(Data excerpts)
☆ ☆ ☆ ☆ ☆ ☆ ☆
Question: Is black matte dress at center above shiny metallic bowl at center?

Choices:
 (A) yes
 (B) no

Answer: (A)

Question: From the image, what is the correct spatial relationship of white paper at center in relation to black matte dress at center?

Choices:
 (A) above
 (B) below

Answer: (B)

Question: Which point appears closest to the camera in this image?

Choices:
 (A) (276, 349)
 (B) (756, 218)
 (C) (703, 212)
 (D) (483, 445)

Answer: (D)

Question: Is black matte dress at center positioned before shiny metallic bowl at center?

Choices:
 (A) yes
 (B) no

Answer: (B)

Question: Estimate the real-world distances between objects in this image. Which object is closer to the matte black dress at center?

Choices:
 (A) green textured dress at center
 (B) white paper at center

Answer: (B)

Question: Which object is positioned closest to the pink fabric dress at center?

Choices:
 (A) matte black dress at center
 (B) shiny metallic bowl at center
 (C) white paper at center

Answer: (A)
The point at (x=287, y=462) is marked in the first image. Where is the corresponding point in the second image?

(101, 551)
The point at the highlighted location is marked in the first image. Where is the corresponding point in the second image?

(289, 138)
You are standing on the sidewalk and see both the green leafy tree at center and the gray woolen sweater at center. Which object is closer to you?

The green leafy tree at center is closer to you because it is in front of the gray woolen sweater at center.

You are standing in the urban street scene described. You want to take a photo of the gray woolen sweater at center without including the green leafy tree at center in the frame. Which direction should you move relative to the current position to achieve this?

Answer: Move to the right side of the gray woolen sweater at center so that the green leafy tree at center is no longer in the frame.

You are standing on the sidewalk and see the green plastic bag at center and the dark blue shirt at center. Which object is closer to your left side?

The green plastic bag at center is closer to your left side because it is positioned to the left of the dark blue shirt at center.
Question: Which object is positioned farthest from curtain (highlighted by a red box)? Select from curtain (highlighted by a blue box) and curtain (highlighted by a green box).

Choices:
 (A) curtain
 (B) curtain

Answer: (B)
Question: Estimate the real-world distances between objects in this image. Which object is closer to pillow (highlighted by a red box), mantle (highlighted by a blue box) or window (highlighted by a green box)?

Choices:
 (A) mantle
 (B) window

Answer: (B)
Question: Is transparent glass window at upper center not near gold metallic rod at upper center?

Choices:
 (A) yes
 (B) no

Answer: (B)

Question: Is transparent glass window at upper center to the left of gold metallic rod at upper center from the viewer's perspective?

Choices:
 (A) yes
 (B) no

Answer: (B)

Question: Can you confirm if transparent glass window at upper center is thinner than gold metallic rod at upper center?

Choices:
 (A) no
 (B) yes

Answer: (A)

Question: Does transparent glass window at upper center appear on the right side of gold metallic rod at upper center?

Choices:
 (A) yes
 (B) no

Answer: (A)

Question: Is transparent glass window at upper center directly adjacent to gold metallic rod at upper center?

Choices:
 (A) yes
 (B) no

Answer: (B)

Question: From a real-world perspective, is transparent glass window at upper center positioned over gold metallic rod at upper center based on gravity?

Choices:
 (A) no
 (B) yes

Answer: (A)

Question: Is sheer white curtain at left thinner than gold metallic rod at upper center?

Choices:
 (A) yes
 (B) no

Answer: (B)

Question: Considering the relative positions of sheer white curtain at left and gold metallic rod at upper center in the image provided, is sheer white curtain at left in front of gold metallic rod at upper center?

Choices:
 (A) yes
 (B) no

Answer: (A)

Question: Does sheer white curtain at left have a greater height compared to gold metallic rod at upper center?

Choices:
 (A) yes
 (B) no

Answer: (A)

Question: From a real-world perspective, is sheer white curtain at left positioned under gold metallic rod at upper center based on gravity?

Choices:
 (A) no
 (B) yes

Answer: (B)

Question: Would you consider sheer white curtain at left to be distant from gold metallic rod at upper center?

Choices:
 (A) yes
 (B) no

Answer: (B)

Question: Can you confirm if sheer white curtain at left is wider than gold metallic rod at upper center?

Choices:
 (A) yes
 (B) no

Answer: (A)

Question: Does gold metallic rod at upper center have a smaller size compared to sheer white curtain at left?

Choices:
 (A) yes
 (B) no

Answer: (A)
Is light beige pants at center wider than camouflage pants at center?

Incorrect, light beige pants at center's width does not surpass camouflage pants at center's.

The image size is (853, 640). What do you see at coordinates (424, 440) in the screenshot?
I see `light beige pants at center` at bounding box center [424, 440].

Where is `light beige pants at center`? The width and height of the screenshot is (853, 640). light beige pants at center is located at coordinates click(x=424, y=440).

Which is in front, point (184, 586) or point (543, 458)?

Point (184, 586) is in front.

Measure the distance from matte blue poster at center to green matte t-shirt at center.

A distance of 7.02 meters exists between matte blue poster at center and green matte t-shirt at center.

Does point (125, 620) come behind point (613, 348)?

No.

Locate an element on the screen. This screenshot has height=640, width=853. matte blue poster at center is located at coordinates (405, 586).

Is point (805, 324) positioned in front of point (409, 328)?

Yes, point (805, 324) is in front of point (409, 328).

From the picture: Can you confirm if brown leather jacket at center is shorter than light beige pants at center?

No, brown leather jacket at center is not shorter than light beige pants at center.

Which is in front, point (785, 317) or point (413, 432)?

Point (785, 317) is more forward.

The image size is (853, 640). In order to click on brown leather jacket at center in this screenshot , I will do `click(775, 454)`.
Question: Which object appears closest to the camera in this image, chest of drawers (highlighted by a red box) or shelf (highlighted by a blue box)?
☆ ☆ ☆ ☆ ☆ ☆ ☆
(Work task): Put every line of the items above into a JSON list of strings, one string per line, leaving out blank lines.

(Response area):
[
  "Question: Is black matte dress at center above shiny metallic bowl at center?",
  "Choices:",
  " (A) yes",
  " (B) no",
  "Answer: (A)",
  "Question: From the image, what is the correct spatial relationship of white paper at center in relation to black matte dress at center?",
  "Choices:",
  " (A) above",
  " (B) below",
  "Answer: (B)",
  "Question: Which point appears closest to the camera in this image?",
  "Choices:",
  " (A) (276, 349)",
  " (B) (756, 218)",
  " (C) (703, 212)",
  " (D) (483, 445)",
  "Answer: (D)",
  "Question: Is black matte dress at center positioned before shiny metallic bowl at center?",
  "Choices:",
  " (A) yes",
  " (B) no",
  "Answer: (B)",
  "Question: Estimate the real-world distances between objects in this image. Which object is closer to the matte black dress at center?",
  "Choices:",
  " (A) green textured dress at center",
  " (B) white paper at center",
  "Answer: (B)",
  "Question: Which object is positioned closest to the pink fabric dress at center?",
  "Choices:",
  " (A) matte black dress at center",
  " (B) shiny metallic bowl at center",
  " (C) white paper at center",
  "Answer: (A)",
  "The point at (x=287, y=462) is marked in the first image. Where is the corresponding point in the second image?",
  "(101, 551)",
  "The point at the highlighted location is marked in the first image. Where is the corresponding point in the second image?",
  "(289, 138)",
  "You are standing on the sidewalk and see both the green leafy tree at center and the gray woolen sweater at center. Which object is closer to you?",
  "The green leafy tree at center is closer to you because it is in front of the gray woolen sweater at center.",
  "You are standing in the urban street scene described. You want to take a photo of the gray woolen sweater at center without including the green leafy tree at center in the frame. Which direction should you move relative to the current position to achieve this?",
  "Answer: Move to the right side of the gray woolen sweater at center so that the green leafy tree at center is no longer in the frame.",
  "You are standing on the sidewalk and see the green plastic bag at center and the dark blue shirt at center. Which object is closer to your left side?",
  "The green plastic bag at center is closer to your left side because it is positioned to the left of the dark blue shirt at center.",
  "Question: Which object is positioned farthest from curtain (highlighted by a red box)? Select from curtain (highlighted by a blue box) and curtain (highlighted by a green box).",
  "Choices:",
  " (A) curtain",
  " (B) curtain",
  "Answer: (B)",
  "Question: Estimate the real-world distances between objects in this image. Which object is closer to pillow (highlighted by a red box), mantle (highlighted by a blue box) or window (highlighted by a green box)?",
  "Choices:",
  " (A) mantle",
  " (B) window",
  "Answer: (B)",
  "Question: Is transparent glass window at upper center not near gold metallic rod at upper center?",
  "Choices:",
  " (A) yes",
  " (B) no",
  "Answer: (B)",
  "Question: Is transparent glass window at upper center to the left of gold metallic rod at upper center from the viewer's perspective?",
  "Choices:",
  " (A) yes",
  " (B) no",
  "Answer: (B)",
  "Question: Can you confirm if transparent glass window at upper center is thinner than gold metallic rod at upper center?",
  "Choices:",
  " (A) no",
  " (B) yes",
  "Answer: (A)",
  "Question: Does transparent glass window at upper center appear on the right side of gold metallic rod at upper center?",
  "Choices:",
  " (A) yes",
  " (B) no",
  "Answer: (A)",
  "Question: Is transparent glass window at upper center directly adjacent to gold metallic rod at upper center?",
  "Choices:",
  " (A) yes",
  " (B) no",
  "Answer: (B)",
  "Question: From a real-world perspective, is transparent glass window at upper center positioned over gold metallic rod at upper center based on gravity?",
  "Choices:",
  " (A) no",
  " (B) yes",
  "Answer: (A)",
  "Question: Is sheer white curtain at left thinner than gold metallic rod at upper center?",
  "Choices:",
  " (A) yes",
  " (B) no",
  "Answer: (B)",
  "Question: Considering the relative positions of sheer white curtain at left and gold metallic rod at upper center in the image provided, is sheer white curtain at left in front of gold metallic rod at upper center?",
  "Choices:",
  " (A) yes",
  " (B) no",
  "Answer: (A)",
  "Question: Does sheer white curtain at left have a greater height compared to gold metallic rod at upper center?",
  "Choices:",
  " (A) yes",
  " (B) no",
  "Answer: (A)",
  "Question: From a real-world perspective, is sheer white curtain at left positioned under gold metallic rod at upper center based on gravity?",
  "Choices:",
  " (A) no",
  " (B) yes",
  "Answer: (B)",
  "Question: Would you consider sheer white curtain at left to be distant from gold metallic rod at upper center?",
  "Choices:",
  " (A) yes",
  " (B) no",
  "Answer: (B)",
  "Question: Can you confirm if sheer white curtain at left is wider than gold metallic rod at upper center?",
  "Choices:",
  " (A) yes",
  " (B) no",
  "Answer: (A)",
  "Question: Does gold metallic rod at upper center have a smaller size compared to sheer white curtain at left?",
  "Choices:",
  " (A) yes",
  " (B) no",
  "Answer: (A)",
  "Is light beige pants at center wider than camouflage pants at center?",
  "Incorrect, light beige pants at center's width does not surpass camouflage pants at center's.",
  "The image size is (853, 640). What do you see at coordinates (424, 440) in the screenshot?",
  "I see `light beige pants at center` at bounding box center [424, 440].",
  "Where is `light beige pants at center`? The width and height of the screenshot is (853, 640). light beige pants at center is located at coordinates click(x=424, y=440).",
  "Which is in front, point (184, 586) or point (543, 458)?",
  "Point (184, 586) is in front.",
  "Measure the distance from matte blue poster at center to green matte t-shirt at center.",
  "A distance of 7.02 meters exists between matte blue poster at center and green matte t-shirt at center.",
  "Does point (125, 620) come behind point (613, 348)?",
  "No.",
  "Locate an element on the screen. This screenshot has height=640, width=853. matte blue poster at center is located at coordinates (405, 586).",
  "Is point (805, 324) positioned in front of point (409, 328)?",
  "Yes, point (805, 324) is in front of point (409, 328).",
  "From the picture: Can you confirm if brown leather jacket at center is shorter than light beige pants at center?",
  "No, brown leather jacket at center is not shorter than light beige pants at center.",
  "Which is in front, point (785, 317) or point (413, 432)?",
  "Point (785, 317) is more forward.",
  "The image size is (853, 640). In order to click on brown leather jacket at center in this screenshot , I will do `click(775, 454)`.",
  "Question: Which object appears closest to the camera in this image, chest of drawers (highlighted by a red box) or shelf (highlighted by a blue box)?"
]